What you will do =
Give a verbatim quotation of every record.

Supplied records =

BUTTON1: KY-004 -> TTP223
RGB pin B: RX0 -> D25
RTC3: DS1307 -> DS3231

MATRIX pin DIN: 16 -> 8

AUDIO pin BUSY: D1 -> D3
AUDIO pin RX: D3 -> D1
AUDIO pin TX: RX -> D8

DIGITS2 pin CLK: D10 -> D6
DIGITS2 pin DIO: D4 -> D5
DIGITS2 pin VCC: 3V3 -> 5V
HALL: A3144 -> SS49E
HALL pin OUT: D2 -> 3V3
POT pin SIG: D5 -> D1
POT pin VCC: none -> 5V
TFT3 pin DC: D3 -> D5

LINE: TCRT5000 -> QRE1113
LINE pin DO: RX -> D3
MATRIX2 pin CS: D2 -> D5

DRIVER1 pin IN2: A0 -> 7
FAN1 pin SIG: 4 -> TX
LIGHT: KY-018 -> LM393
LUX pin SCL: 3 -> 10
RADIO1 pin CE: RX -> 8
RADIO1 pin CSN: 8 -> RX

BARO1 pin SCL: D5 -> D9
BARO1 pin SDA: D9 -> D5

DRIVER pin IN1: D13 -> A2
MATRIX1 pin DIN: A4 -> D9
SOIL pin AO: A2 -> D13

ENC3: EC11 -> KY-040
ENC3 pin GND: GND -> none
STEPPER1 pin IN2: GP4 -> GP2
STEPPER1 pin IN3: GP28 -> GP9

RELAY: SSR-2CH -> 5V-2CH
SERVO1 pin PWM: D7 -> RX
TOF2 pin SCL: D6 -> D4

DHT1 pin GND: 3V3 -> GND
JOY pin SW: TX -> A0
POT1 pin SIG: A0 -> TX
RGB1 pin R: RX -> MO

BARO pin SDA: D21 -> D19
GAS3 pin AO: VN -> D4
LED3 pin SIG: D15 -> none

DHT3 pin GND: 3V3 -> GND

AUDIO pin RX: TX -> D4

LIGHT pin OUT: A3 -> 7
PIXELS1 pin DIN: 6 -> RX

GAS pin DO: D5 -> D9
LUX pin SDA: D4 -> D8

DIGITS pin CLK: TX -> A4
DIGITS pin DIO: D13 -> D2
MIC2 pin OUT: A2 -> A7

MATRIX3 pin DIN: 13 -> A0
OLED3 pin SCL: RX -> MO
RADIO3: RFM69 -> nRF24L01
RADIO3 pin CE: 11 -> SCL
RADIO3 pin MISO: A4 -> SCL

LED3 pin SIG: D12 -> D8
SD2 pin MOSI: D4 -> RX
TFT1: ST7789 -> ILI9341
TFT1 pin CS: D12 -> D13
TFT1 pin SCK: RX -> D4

Solution to this task =
BUTTON1: KY-004 -> TTP223
RGB pin B: RX0 -> D25
RTC3: DS1307 -> DS3231

MATRIX pin DIN: 16 -> 8

AUDIO pin BUSY: D1 -> D3
AUDIO pin RX: D3 -> D1
AUDIO pin TX: RX -> D8

DIGITS2 pin CLK: D10 -> D6
DIGITS2 pin DIO: D4 -> D5
DIGITS2 pin VCC: 3V3 -> 5V
HALL: A3144 -> SS49E
HALL pin OUT: D2 -> 3V3
POT pin SIG: D5 -> D1
POT pin VCC: none -> 5V
TFT3 pin DC: D3 -> D5

LINE: TCRT5000 -> QRE1113
LINE pin DO: RX -> D3
MATRIX2 pin CS: D2 -> D5

DRIVER1 pin IN2: A0 -> 7
FAN1 pin SIG: 4 -> TX
LIGHT: KY-018 -> LM393
LUX pin SCL: 3 -> 10
RADIO1 pin CE: RX -> 8
RADIO1 pin CSN: 8 -> RX

BARO1 pin SCL: D5 -> D9
BARO1 pin SDA: D9 -> D5

DRIVER pin IN1: D13 -> A2
MATRIX1 pin DIN: A4 -> D9
SOIL pin AO: A2 -> D13

ENC3: EC11 -> KY-040
ENC3 pin GND: GND -> none
STEPPER1 pin IN2: GP4 -> GP2
STEPPER1 pin IN3: GP28 -> GP9

RELAY: SSR-2CH -> 5V-2CH
SERVO1 pin PWM: D7 -> RX
TOF2 pin SCL: D6 -> D4

DHT1 pin GND: 3V3 -> GND
JOY pin SW: TX -> A0
POT1 pin SIG: A0 -> TX
RGB1 pin R: RX -> MO

BARO pin SDA: D21 -> D19
GAS3 pin AO: VN -> D4
LED3 pin SIG: D15 -> none

DHT3 pin GND: 3V3 -> GND

AUDIO pin RX: TX -> D4

LIGHT pin OUT: A3 -> 7
PIXELS1 pin DIN: 6 -> RX

GAS pin DO: D5 -> D9
LUX pin SDA: D4 -> D8

DIGITS pin CLK: TX -> A4
DIGITS pin DIO: D13 -> D2
MIC2 pin OUT: A2 -> A7

MATRIX3 pin DIN: 13 -> A0
OLED3 pin SCL: RX -> MO
RADIO3: RFM69 -> nRF24L01
RADIO3 pin CE: 11 -> SCL
RADIO3 pin MISO: A4 -> SCL

LED3 pin SIG: D12 -> D8
SD2 pin MOSI: D4 -> RX
TFT1: ST7789 -> ILI9341
TFT1 pin CS: D12 -> D13
TFT1 pin SCK: RX -> D4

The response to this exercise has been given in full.